*** Data for review ***

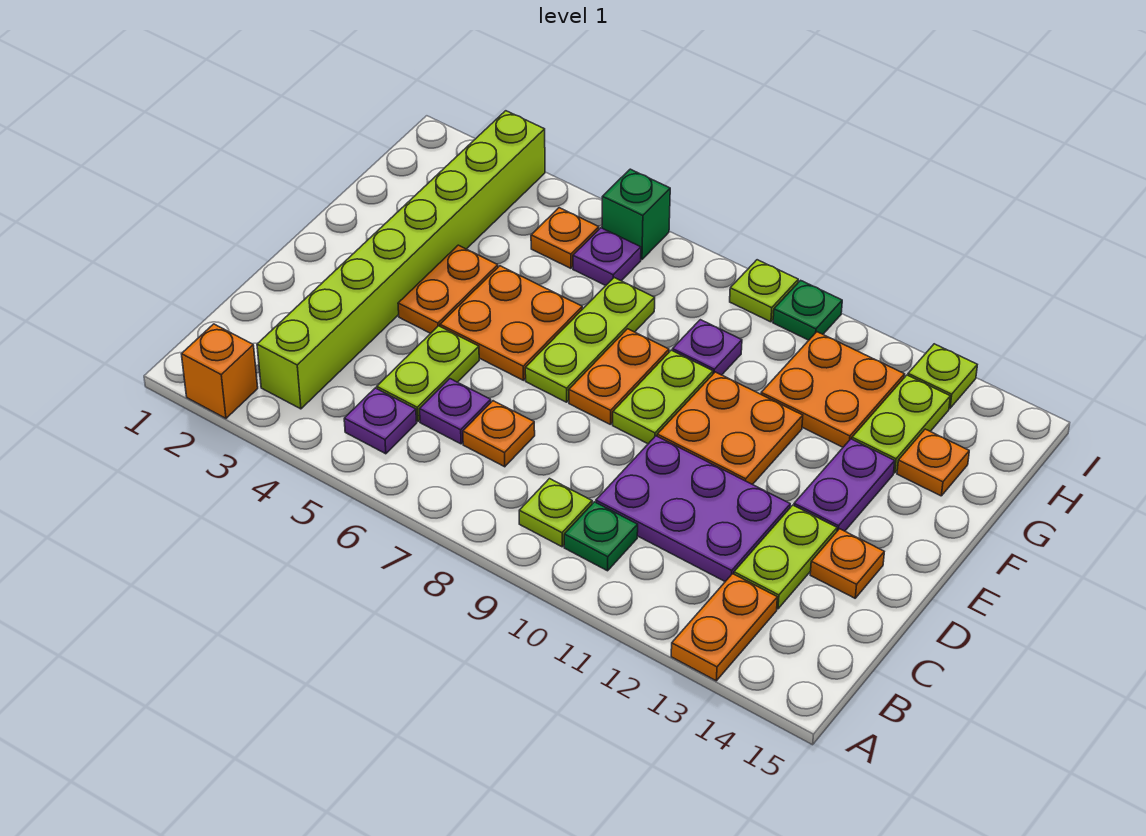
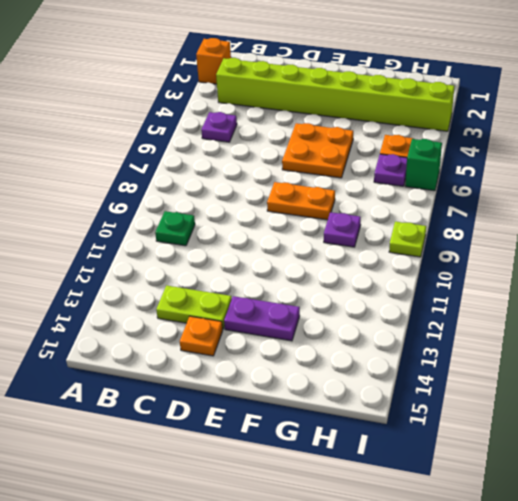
none -> orange plate A13:B13 level 1
none -> lime plate B9 level 1
none -> lime plate C5:D5 level 1

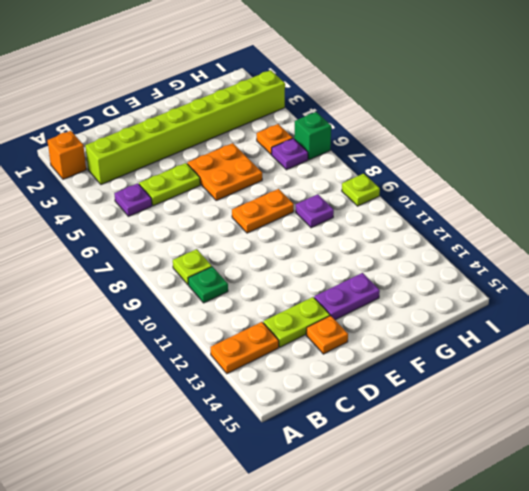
none -> purple plate C6 level 1
none -> orange plate C7 level 1
none -> purple plate C10:D12 level 1

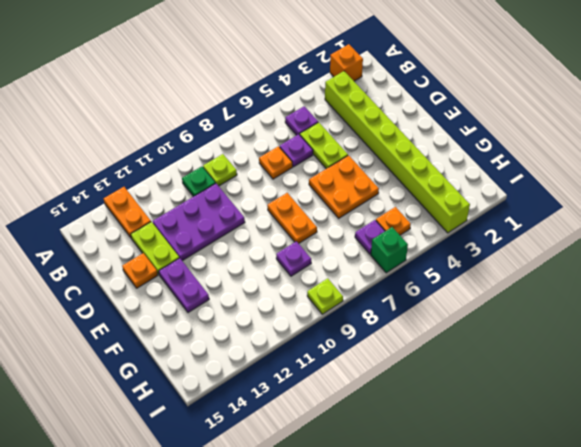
none -> orange plate E4:F4 level 1
none -> lime plate E7:G7 level 1
none -> lime plate E9:F9 level 1

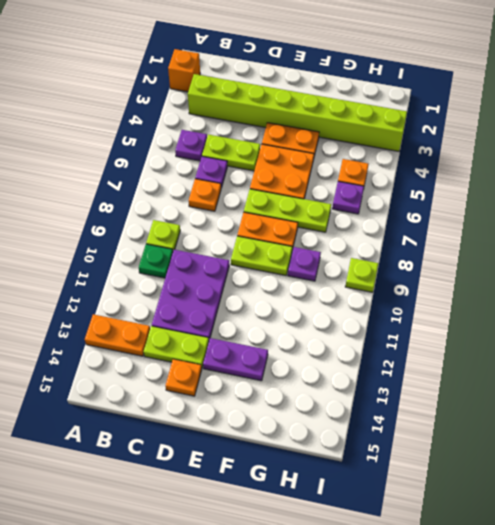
none -> orange plate E10:F11 level 1
none -> orange plate G11:H12 level 1
none -> lime plate G13:H13 level 1

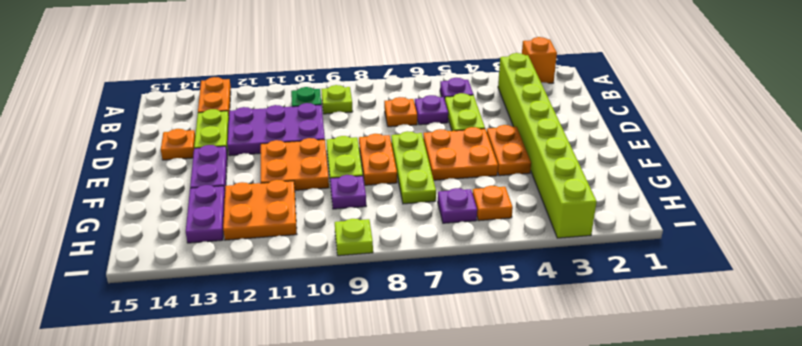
purple plate G13:H13 level 1 -> lime plate G13:H13 level 1
none -> orange plate G14 level 1
none -> green brick I6 level 1
none -> green plate I10 level 1

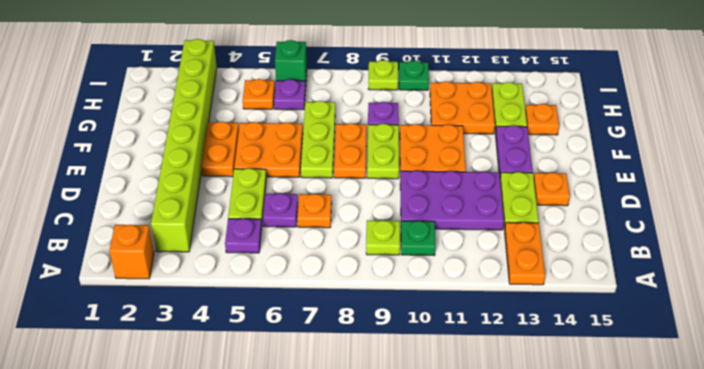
none -> lime plate I13 level 1

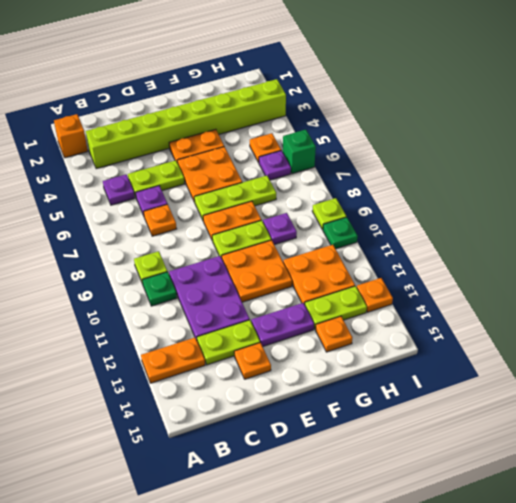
orange plate I13 level 1 -> lime plate I13 level 1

***

What is required → Return the records above verbatim, leaving out images.

Reply →
none -> orange plate A13:B13 level 1
none -> lime plate B9 level 1
none -> lime plate C5:D5 level 1

none -> purple plate C6 level 1
none -> orange plate C7 level 1
none -> purple plate C10:D12 level 1

none -> orange plate E4:F4 level 1
none -> lime plate E7:G7 level 1
none -> lime plate E9:F9 level 1

none -> orange plate E10:F11 level 1
none -> orange plate G11:H12 level 1
none -> lime plate G13:H13 level 1

purple plate G13:H13 level 1 -> lime plate G13:H13 level 1
none -> orange plate G14 level 1
none -> green brick I6 level 1
none -> green plate I10 level 1

none -> lime plate I13 level 1

orange plate I13 level 1 -> lime plate I13 level 1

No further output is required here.